◆ **WHAT THIS TASK INVOLVES**:
Give again, word for word, each line of the data from the first through the one containing "(369, 128) = (483, 286): black cactus -> none". Pictures stay out.
START ENTRIES SHOWN
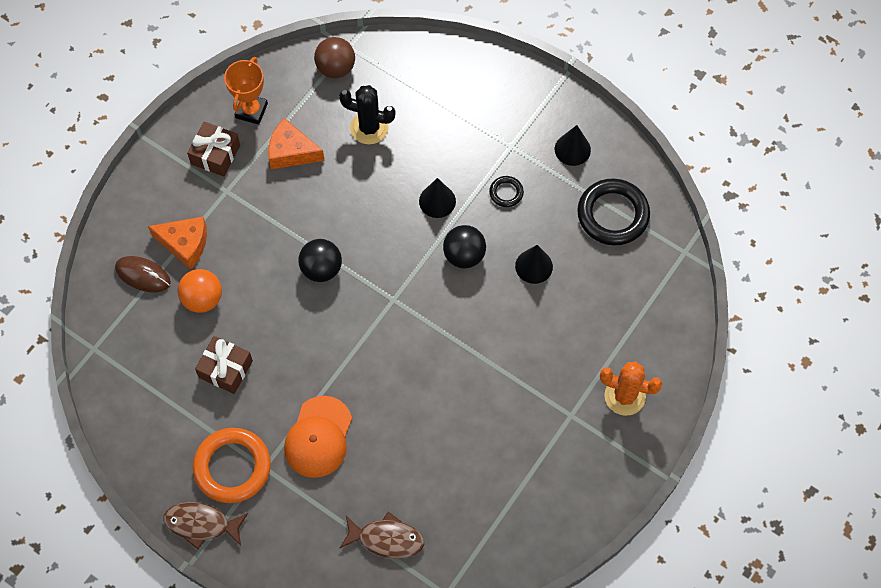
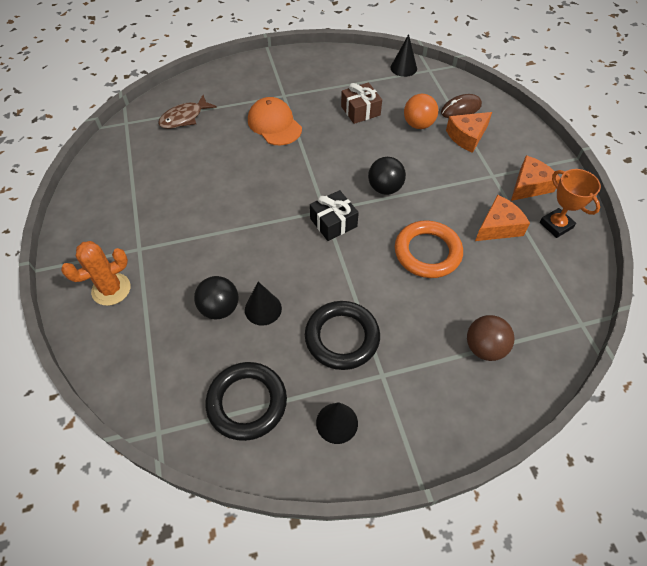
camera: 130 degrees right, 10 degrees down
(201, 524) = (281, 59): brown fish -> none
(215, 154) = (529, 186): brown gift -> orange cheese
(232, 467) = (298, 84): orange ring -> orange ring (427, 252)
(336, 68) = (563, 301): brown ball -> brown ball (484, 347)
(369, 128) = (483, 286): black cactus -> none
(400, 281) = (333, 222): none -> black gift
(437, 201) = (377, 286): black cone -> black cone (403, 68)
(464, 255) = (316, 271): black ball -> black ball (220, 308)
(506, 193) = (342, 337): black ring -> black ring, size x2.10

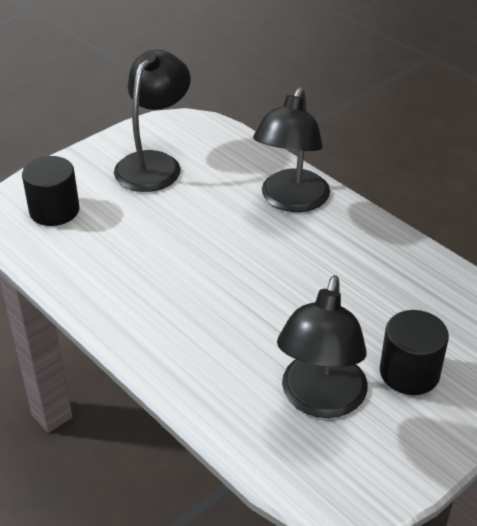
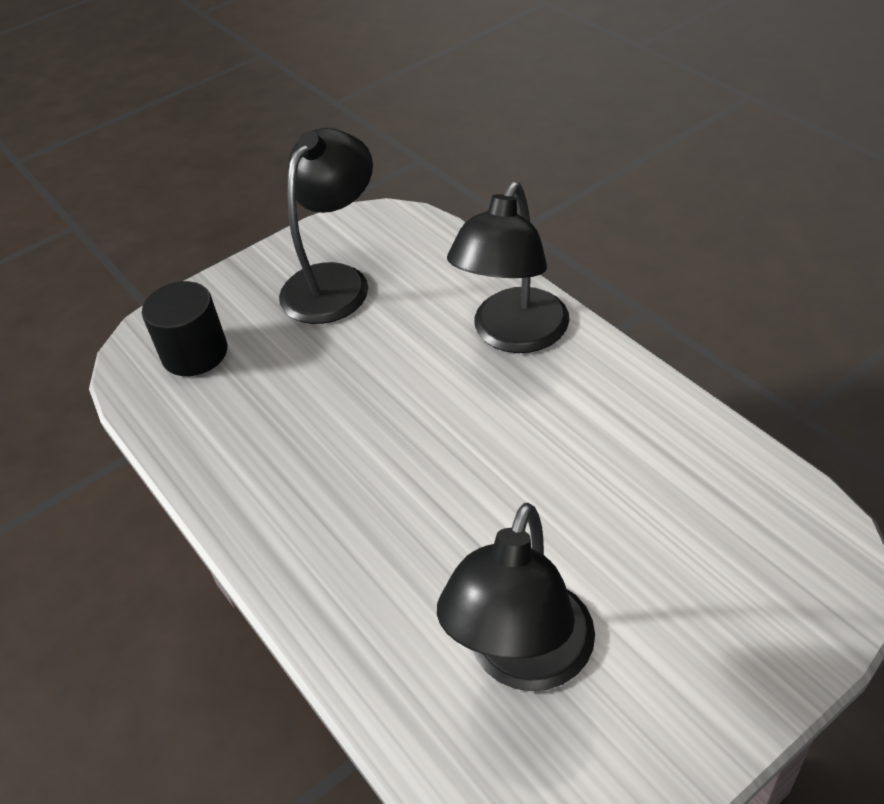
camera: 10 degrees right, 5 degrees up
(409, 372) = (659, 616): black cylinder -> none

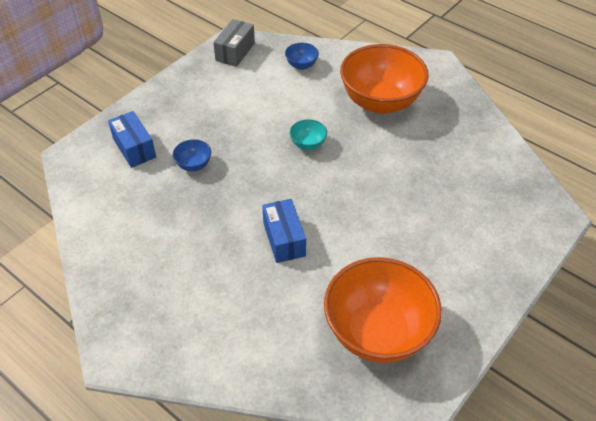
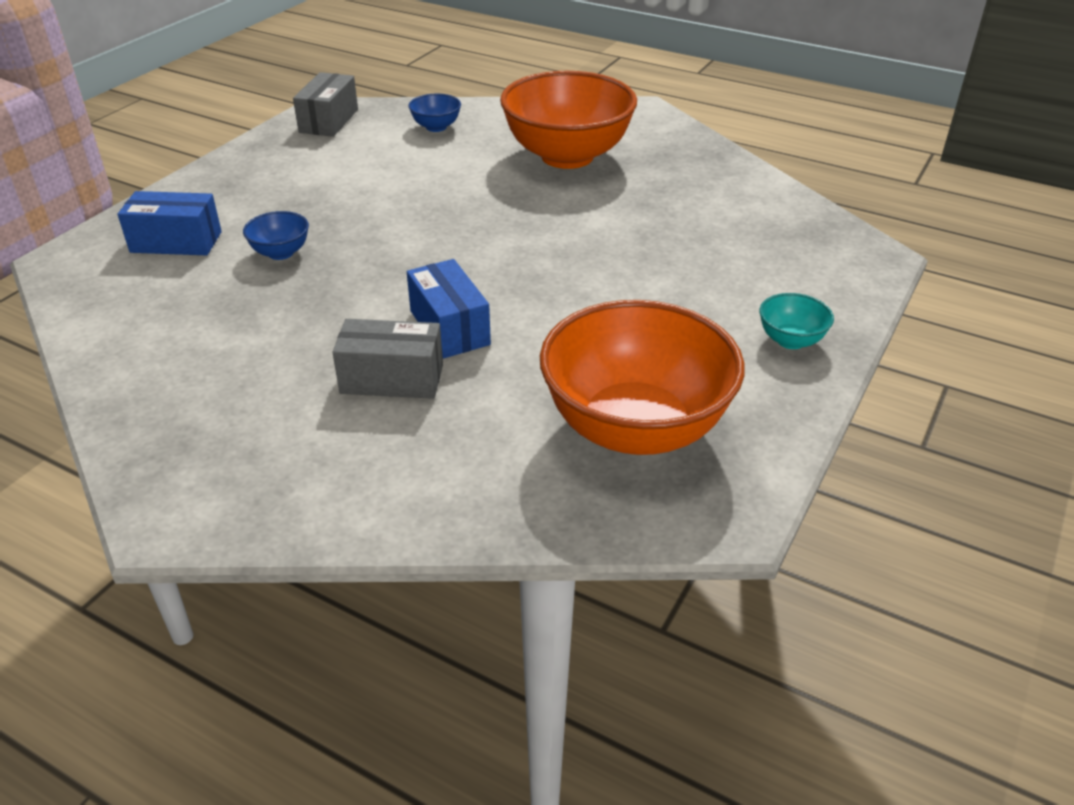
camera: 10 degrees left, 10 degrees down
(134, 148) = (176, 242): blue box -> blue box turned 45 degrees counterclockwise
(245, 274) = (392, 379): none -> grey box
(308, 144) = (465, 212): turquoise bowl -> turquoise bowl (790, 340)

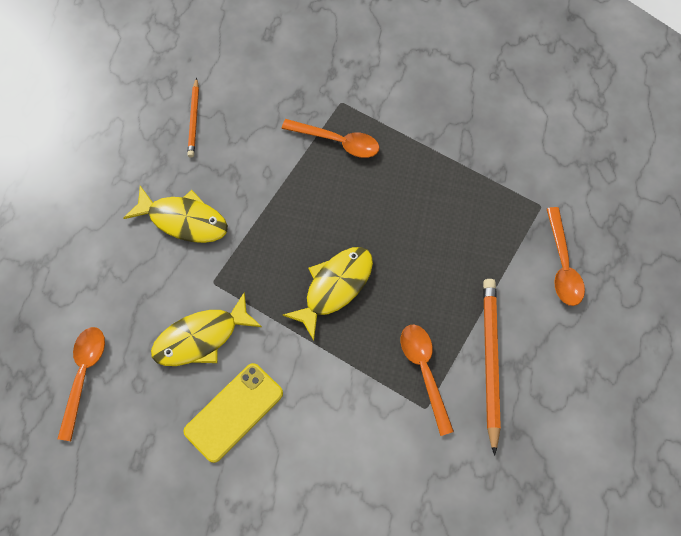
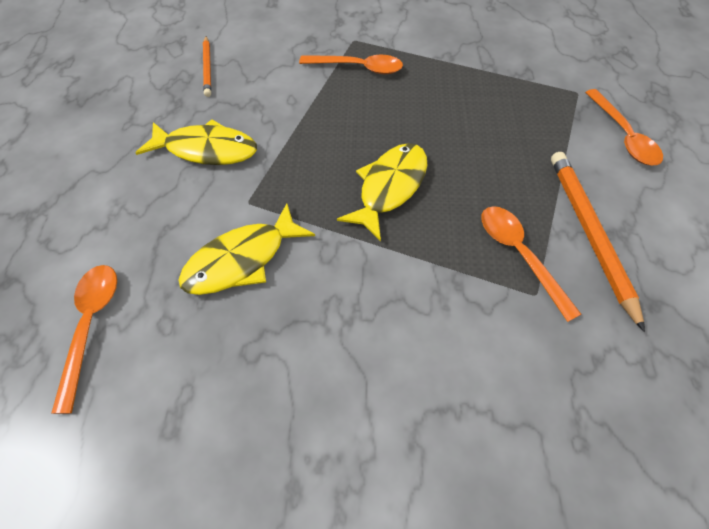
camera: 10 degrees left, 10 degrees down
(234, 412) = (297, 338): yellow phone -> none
END ENTRIES SHOWN
◆ **TASK OUTPUT**:
camera: 130 degrees right, 10 degrees down
(201, 524) = (281, 59): brown fish -> none
(215, 154) = (529, 186): brown gift -> orange cheese
(232, 467) = (298, 84): orange ring -> orange ring (427, 252)
(336, 68) = (563, 301): brown ball -> brown ball (484, 347)
(369, 128) = (483, 286): black cactus -> none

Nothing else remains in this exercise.